» **DATA FOR THIS TASK**:
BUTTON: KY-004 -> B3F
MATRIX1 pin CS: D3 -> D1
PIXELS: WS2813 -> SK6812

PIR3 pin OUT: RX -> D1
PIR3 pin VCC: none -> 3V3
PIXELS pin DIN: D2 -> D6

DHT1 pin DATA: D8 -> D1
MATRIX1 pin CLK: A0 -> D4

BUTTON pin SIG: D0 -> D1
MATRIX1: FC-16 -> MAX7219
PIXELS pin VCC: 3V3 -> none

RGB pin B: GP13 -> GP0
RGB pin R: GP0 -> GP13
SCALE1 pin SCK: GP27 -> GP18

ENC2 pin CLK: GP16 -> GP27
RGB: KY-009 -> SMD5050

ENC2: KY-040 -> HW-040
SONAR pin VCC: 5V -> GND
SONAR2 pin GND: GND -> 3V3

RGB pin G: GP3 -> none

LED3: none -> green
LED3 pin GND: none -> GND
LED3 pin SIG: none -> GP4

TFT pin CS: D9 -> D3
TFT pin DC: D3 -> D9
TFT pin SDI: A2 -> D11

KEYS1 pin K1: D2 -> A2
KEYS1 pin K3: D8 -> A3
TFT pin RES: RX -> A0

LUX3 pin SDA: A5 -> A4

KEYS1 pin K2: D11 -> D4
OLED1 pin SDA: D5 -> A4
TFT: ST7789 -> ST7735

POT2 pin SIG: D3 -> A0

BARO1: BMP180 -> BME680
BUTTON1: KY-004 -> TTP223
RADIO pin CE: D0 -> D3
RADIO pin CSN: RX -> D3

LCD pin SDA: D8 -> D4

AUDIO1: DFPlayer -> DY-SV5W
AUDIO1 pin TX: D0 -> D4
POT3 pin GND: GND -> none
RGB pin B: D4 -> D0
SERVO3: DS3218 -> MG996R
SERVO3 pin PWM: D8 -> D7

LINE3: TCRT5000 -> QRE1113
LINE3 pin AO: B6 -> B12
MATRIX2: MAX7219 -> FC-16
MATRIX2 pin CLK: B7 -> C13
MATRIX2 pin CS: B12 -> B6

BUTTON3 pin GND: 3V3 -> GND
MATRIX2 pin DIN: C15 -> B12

» **WORK TASK**:
Please retype all of the data above exactly as written.

» **RESULT BELOW**:
BUTTON: KY-004 -> B3F
MATRIX1 pin CS: D3 -> D1
PIXELS: WS2813 -> SK6812

PIR3 pin OUT: RX -> D1
PIR3 pin VCC: none -> 3V3
PIXELS pin DIN: D2 -> D6

DHT1 pin DATA: D8 -> D1
MATRIX1 pin CLK: A0 -> D4

BUTTON pin SIG: D0 -> D1
MATRIX1: FC-16 -> MAX7219
PIXELS pin VCC: 3V3 -> none

RGB pin B: GP13 -> GP0
RGB pin R: GP0 -> GP13
SCALE1 pin SCK: GP27 -> GP18

ENC2 pin CLK: GP16 -> GP27
RGB: KY-009 -> SMD5050

ENC2: KY-040 -> HW-040
SONAR pin VCC: 5V -> GND
SONAR2 pin GND: GND -> 3V3

RGB pin G: GP3 -> none

LED3: none -> green
LED3 pin GND: none -> GND
LED3 pin SIG: none -> GP4

TFT pin CS: D9 -> D3
TFT pin DC: D3 -> D9
TFT pin SDI: A2 -> D11

KEYS1 pin K1: D2 -> A2
KEYS1 pin K3: D8 -> A3
TFT pin RES: RX -> A0

LUX3 pin SDA: A5 -> A4

KEYS1 pin K2: D11 -> D4
OLED1 pin SDA: D5 -> A4
TFT: ST7789 -> ST7735

POT2 pin SIG: D3 -> A0

BARO1: BMP180 -> BME680
BUTTON1: KY-004 -> TTP223
RADIO pin CE: D0 -> D3
RADIO pin CSN: RX -> D3

LCD pin SDA: D8 -> D4

AUDIO1: DFPlayer -> DY-SV5W
AUDIO1 pin TX: D0 -> D4
POT3 pin GND: GND -> none
RGB pin B: D4 -> D0
SERVO3: DS3218 -> MG996R
SERVO3 pin PWM: D8 -> D7

LINE3: TCRT5000 -> QRE1113
LINE3 pin AO: B6 -> B12
MATRIX2: MAX7219 -> FC-16
MATRIX2 pin CLK: B7 -> C13
MATRIX2 pin CS: B12 -> B6

BUTTON3 pin GND: 3V3 -> GND
MATRIX2 pin DIN: C15 -> B12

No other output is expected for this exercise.